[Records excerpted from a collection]
-.-.-
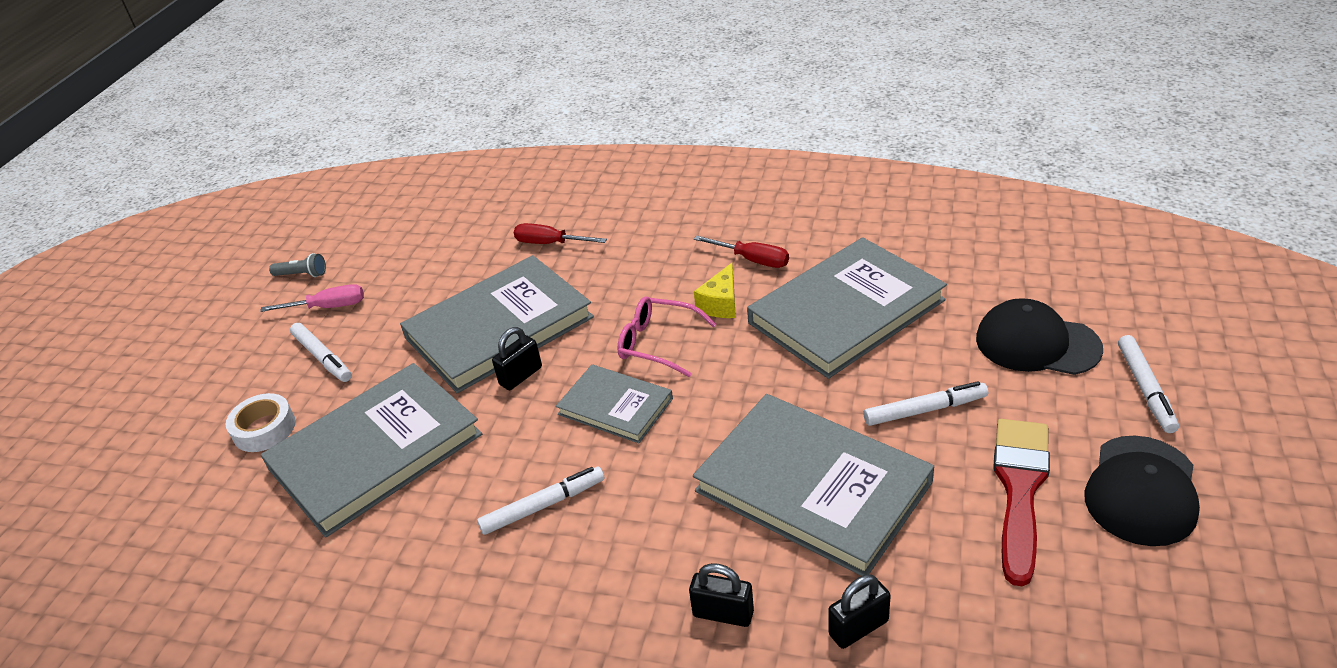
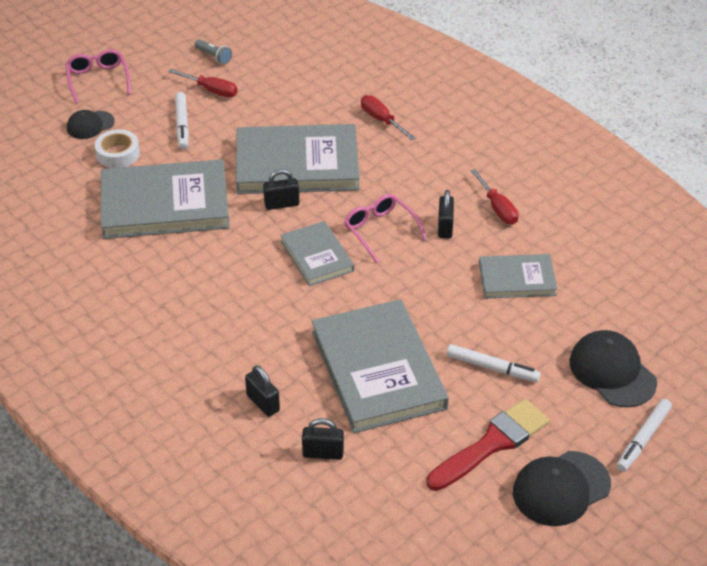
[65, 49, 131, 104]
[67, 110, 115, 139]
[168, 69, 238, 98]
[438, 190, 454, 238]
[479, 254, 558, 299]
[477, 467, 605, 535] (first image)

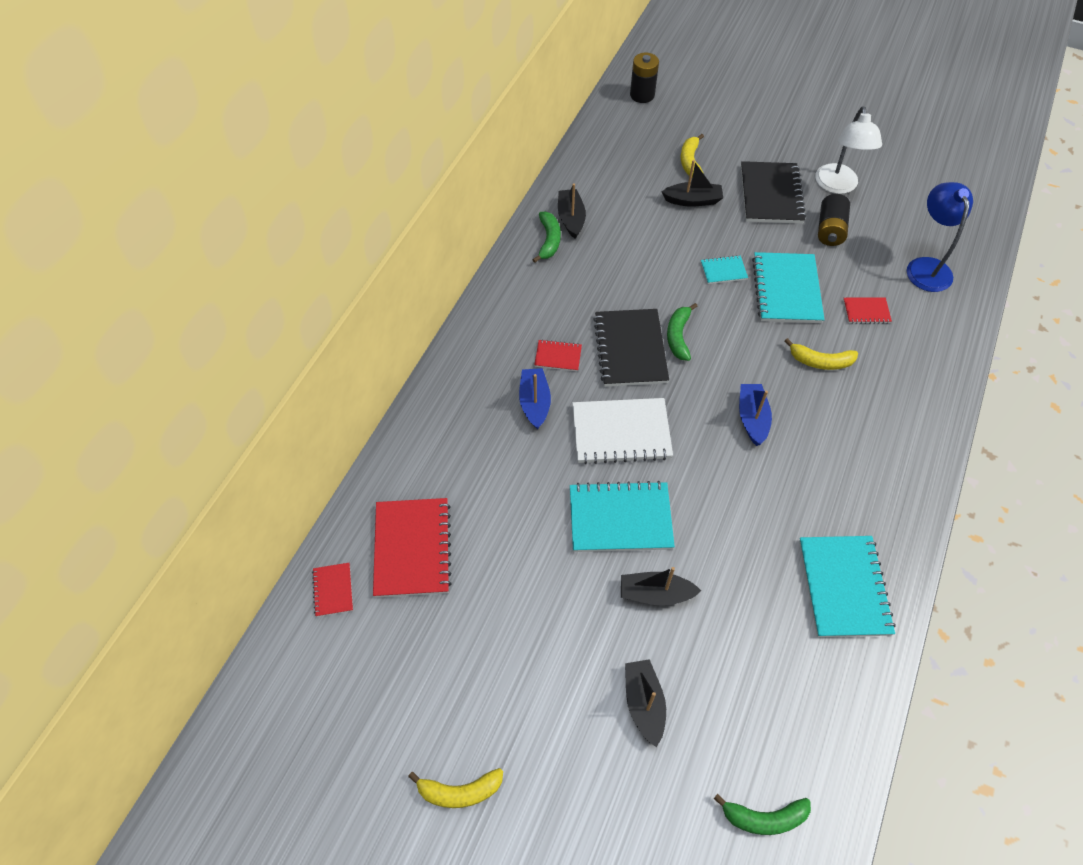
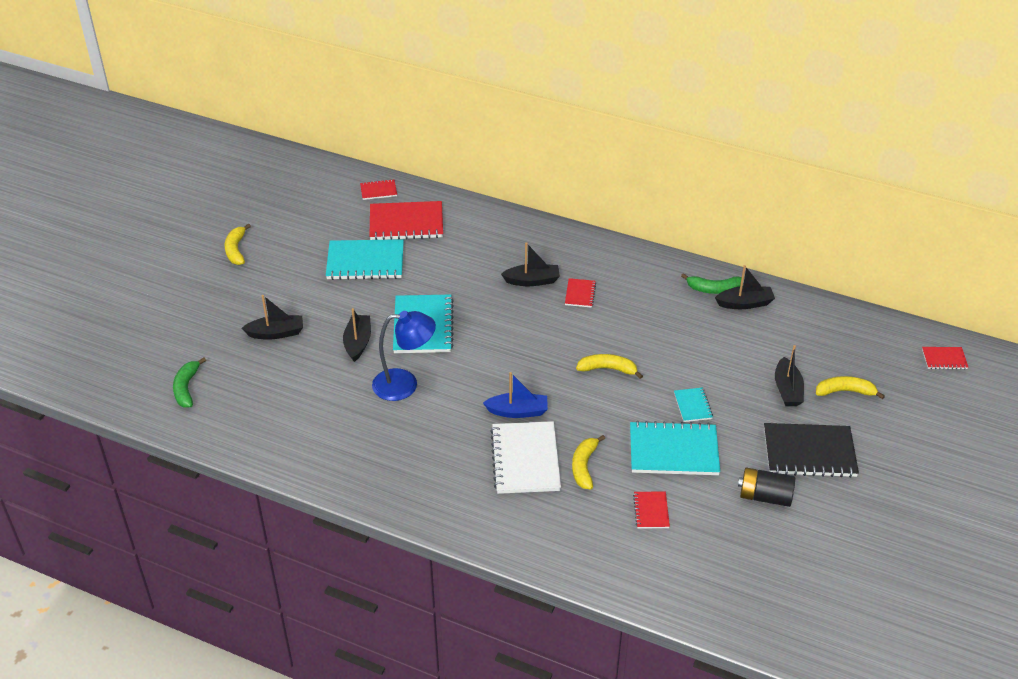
[326, 239, 404, 280]
[372, 311, 436, 401]
[490, 421, 561, 494]
[501, 242, 560, 286]
[576, 354, 643, 379]
[922, 347, 968, 369]
[593, 309, 669, 387] (first image)
[815, 106, 882, 194] (first image)

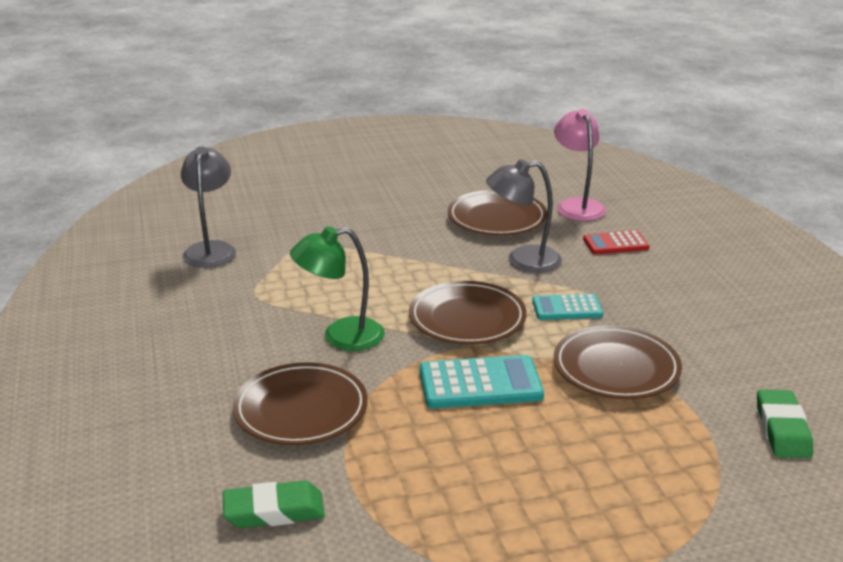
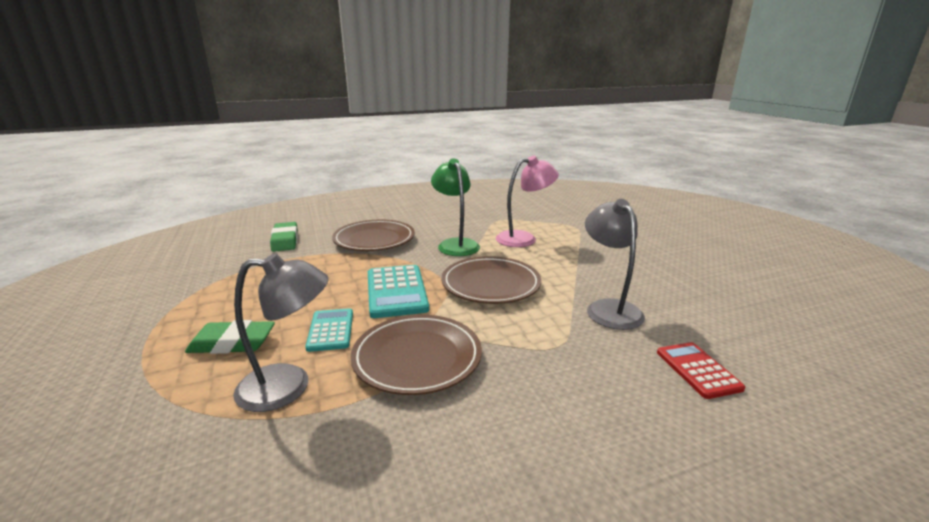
[185, 320, 275, 354]
[233, 253, 329, 412]
[305, 308, 353, 352]
[496, 156, 559, 247]
[448, 190, 547, 235] (first image)

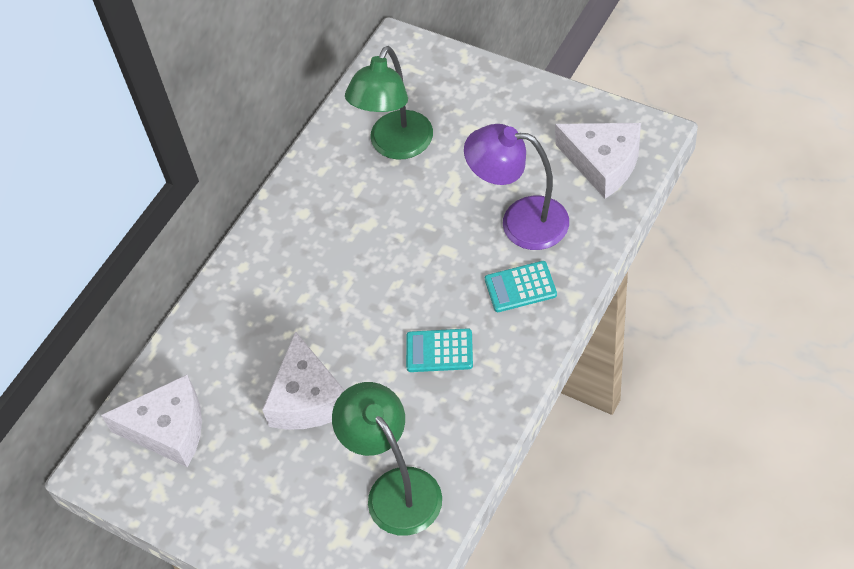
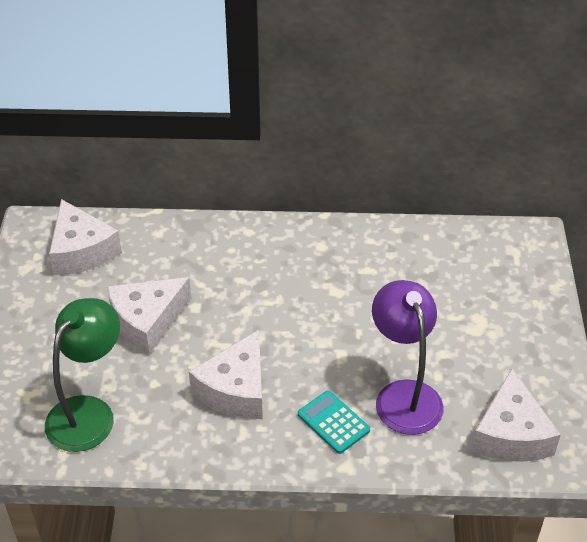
[189, 330, 263, 419]
[345, 46, 433, 160] (first image)

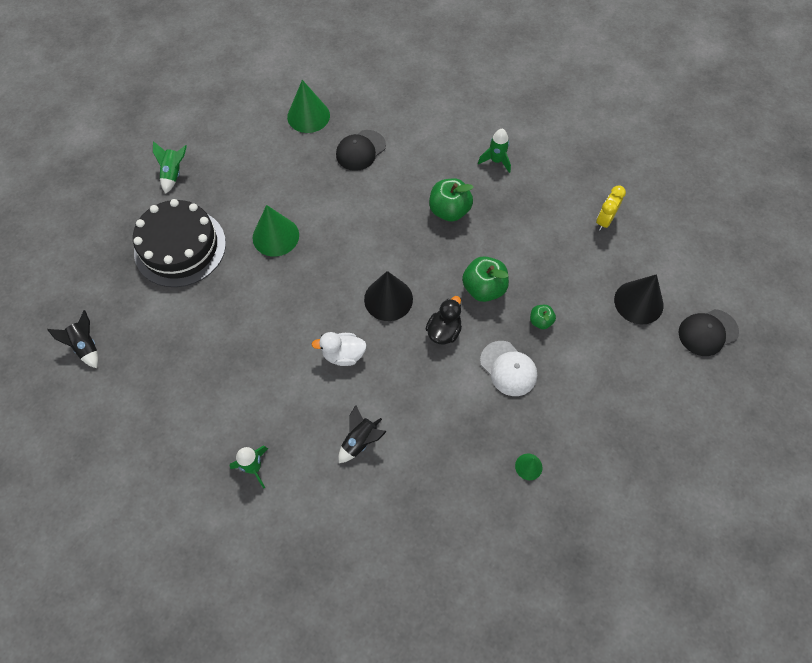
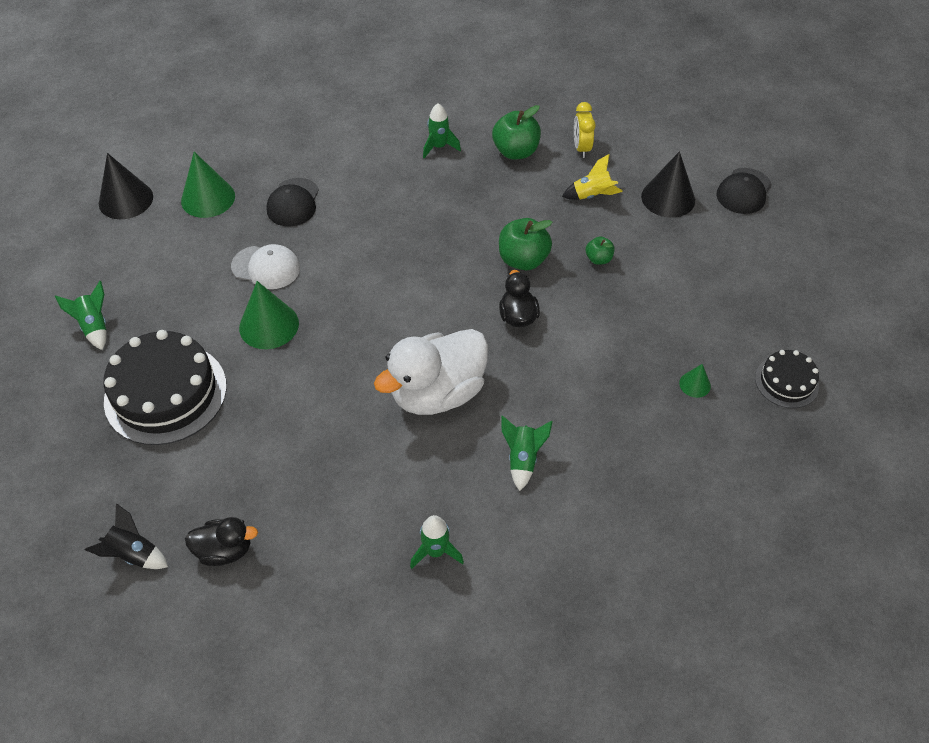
[99, 153, 153, 219]
[185, 517, 258, 566]
[231, 244, 300, 289]
[374, 329, 488, 415]
[492, 105, 541, 159]
[501, 416, 553, 491]
[562, 154, 623, 200]
[755, 350, 819, 408]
-.-.-
Copy out all the entries exactly. Images stay out of the copy.

[65, 49, 131, 104]
[67, 110, 115, 139]
[168, 69, 238, 98]
[438, 190, 454, 238]
[479, 254, 558, 299]
[477, 467, 605, 535] (first image)

[326, 239, 404, 280]
[372, 311, 436, 401]
[490, 421, 561, 494]
[501, 242, 560, 286]
[576, 354, 643, 379]
[922, 347, 968, 369]
[593, 309, 669, 387] (first image)
[815, 106, 882, 194] (first image)

[185, 320, 275, 354]
[233, 253, 329, 412]
[305, 308, 353, 352]
[496, 156, 559, 247]
[448, 190, 547, 235] (first image)

[189, 330, 263, 419]
[345, 46, 433, 160] (first image)

[99, 153, 153, 219]
[185, 517, 258, 566]
[231, 244, 300, 289]
[374, 329, 488, 415]
[492, 105, 541, 159]
[501, 416, 553, 491]
[562, 154, 623, 200]
[755, 350, 819, 408]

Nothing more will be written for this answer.